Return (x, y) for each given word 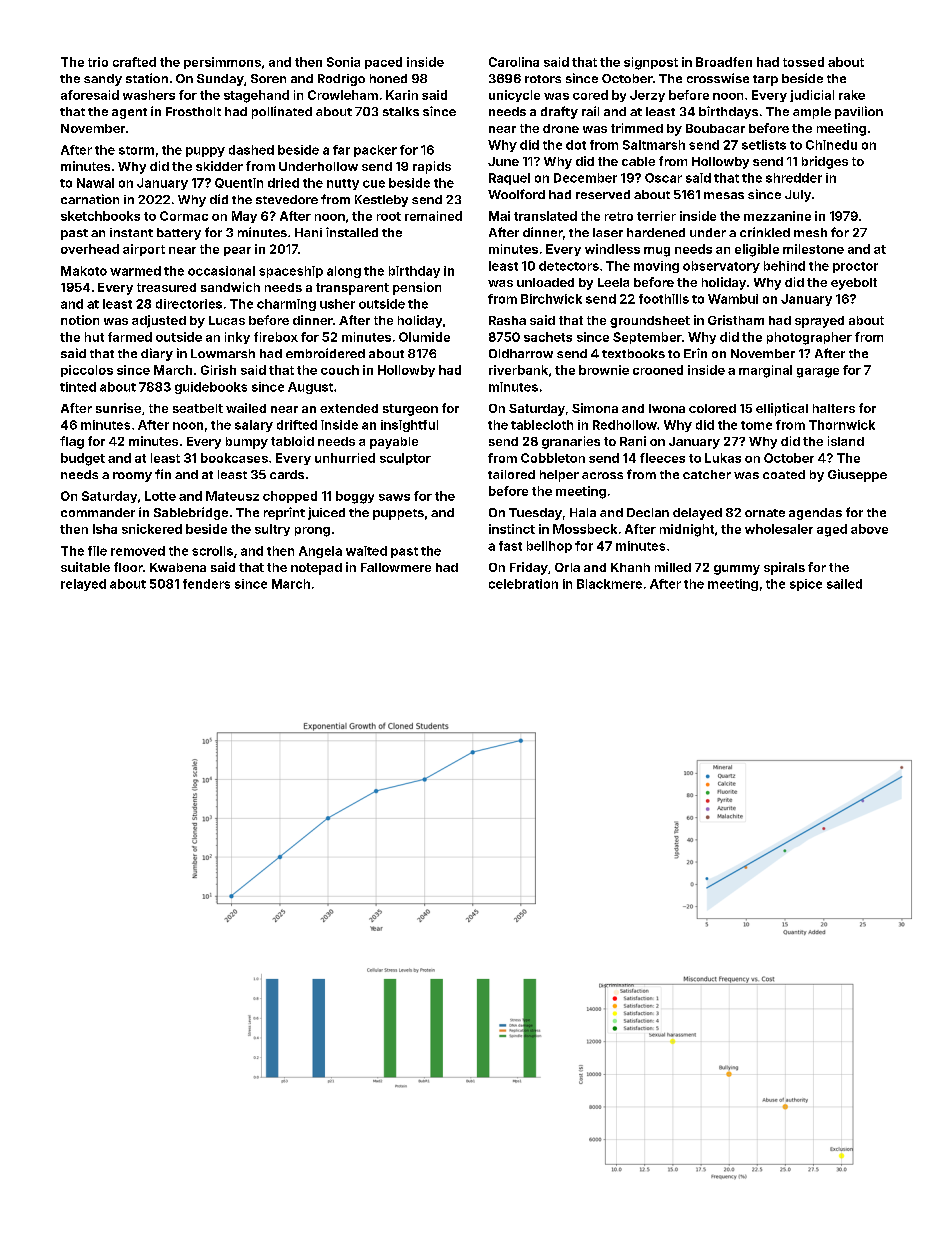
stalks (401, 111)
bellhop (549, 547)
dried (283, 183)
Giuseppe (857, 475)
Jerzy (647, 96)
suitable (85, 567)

--

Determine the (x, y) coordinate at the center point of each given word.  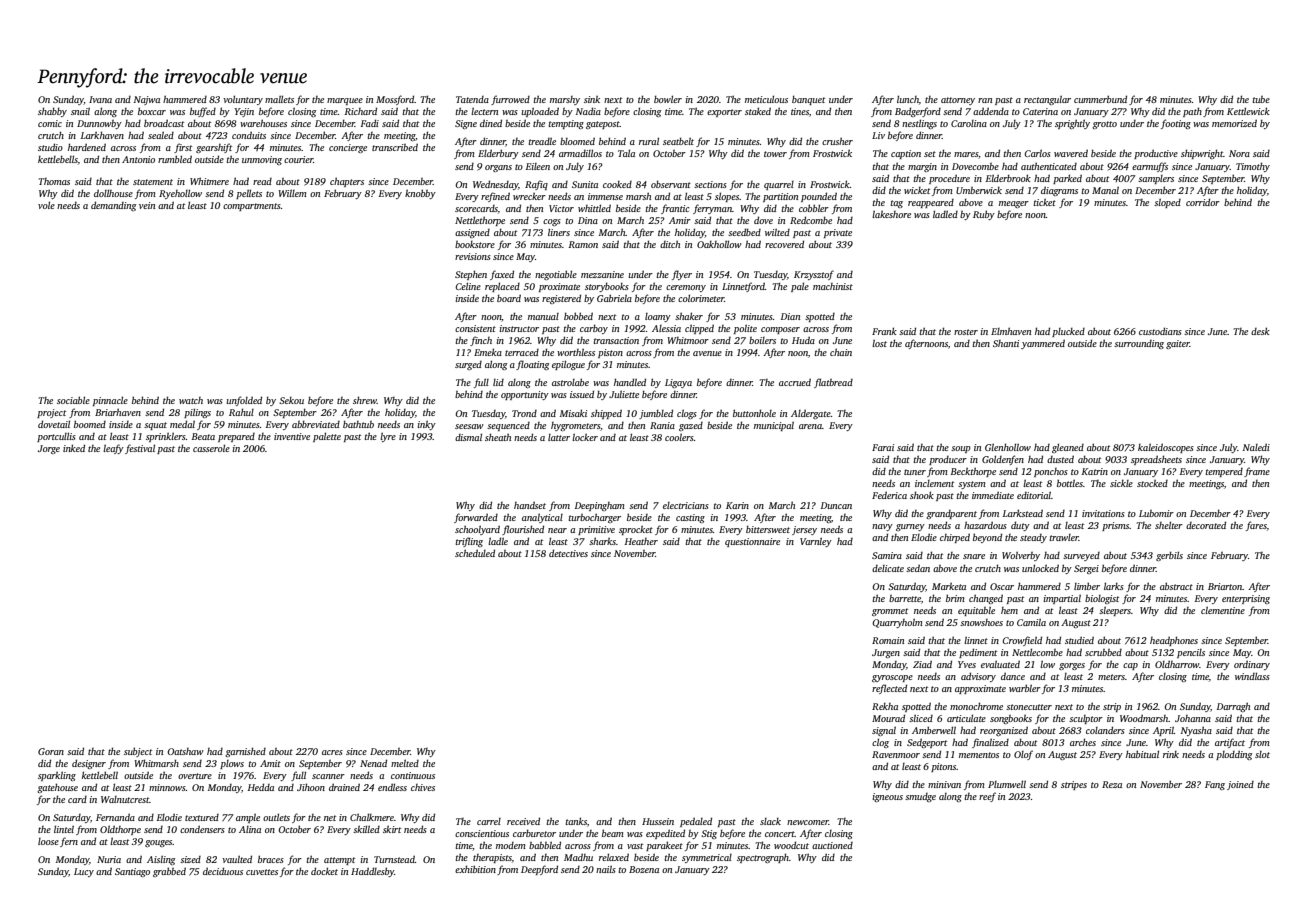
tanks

--

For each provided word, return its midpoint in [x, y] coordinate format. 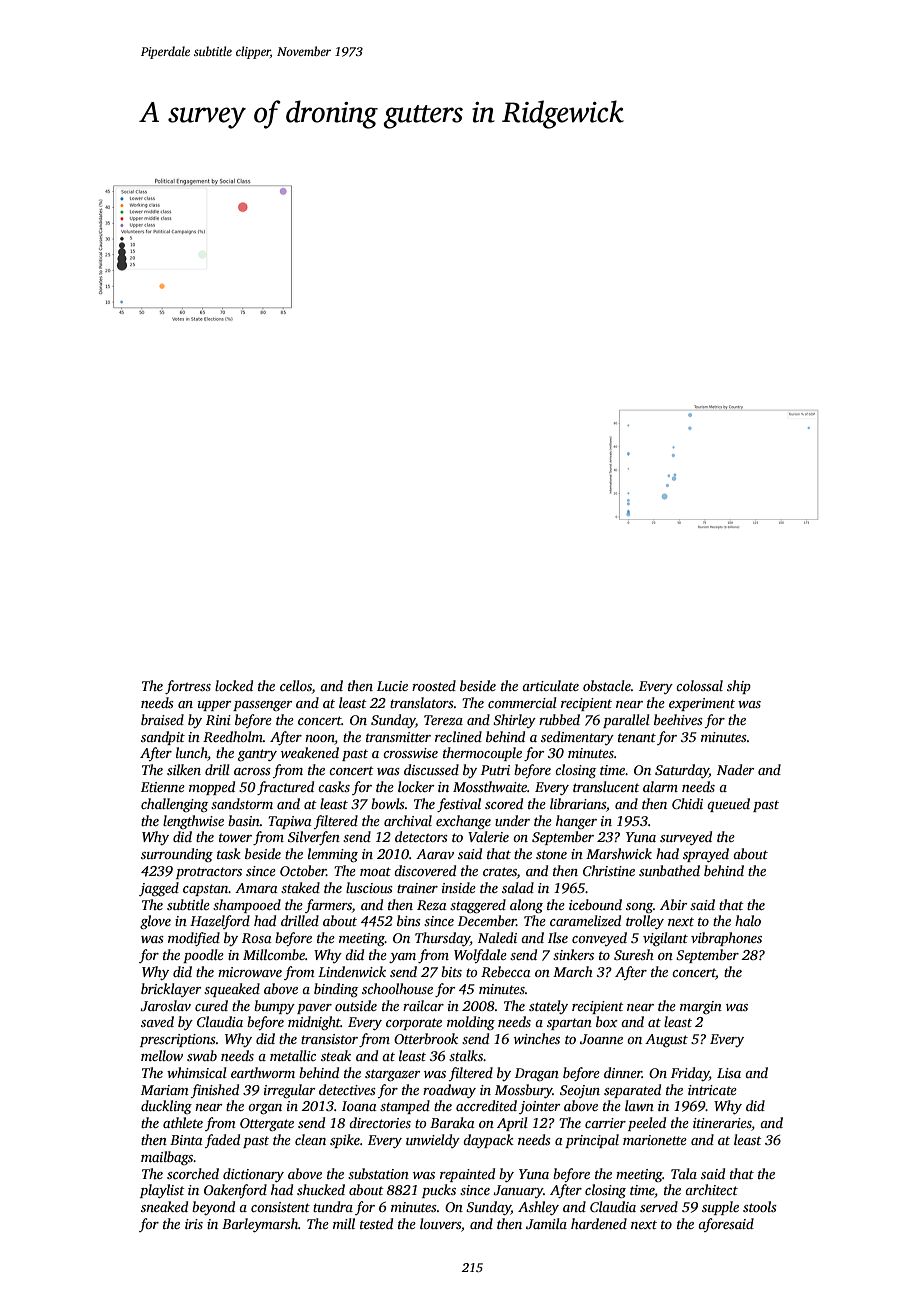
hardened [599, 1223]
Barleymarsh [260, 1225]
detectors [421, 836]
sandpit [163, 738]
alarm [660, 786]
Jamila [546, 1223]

# Exercise details:
Can you write out the rows between the lines holding "Return (x, y) for each given word" and "suitable (85, 567)", inclusive, swapping "given" for "listed" and leaving everything else as it is? Leave the pictures out.

# Solution to the problem:
Return (x, y) for each listed word 
stalks (401, 111)
bellhop (549, 547)
dried (283, 183)
Giuseppe (857, 475)
Jerzy (647, 96)
suitable (85, 567)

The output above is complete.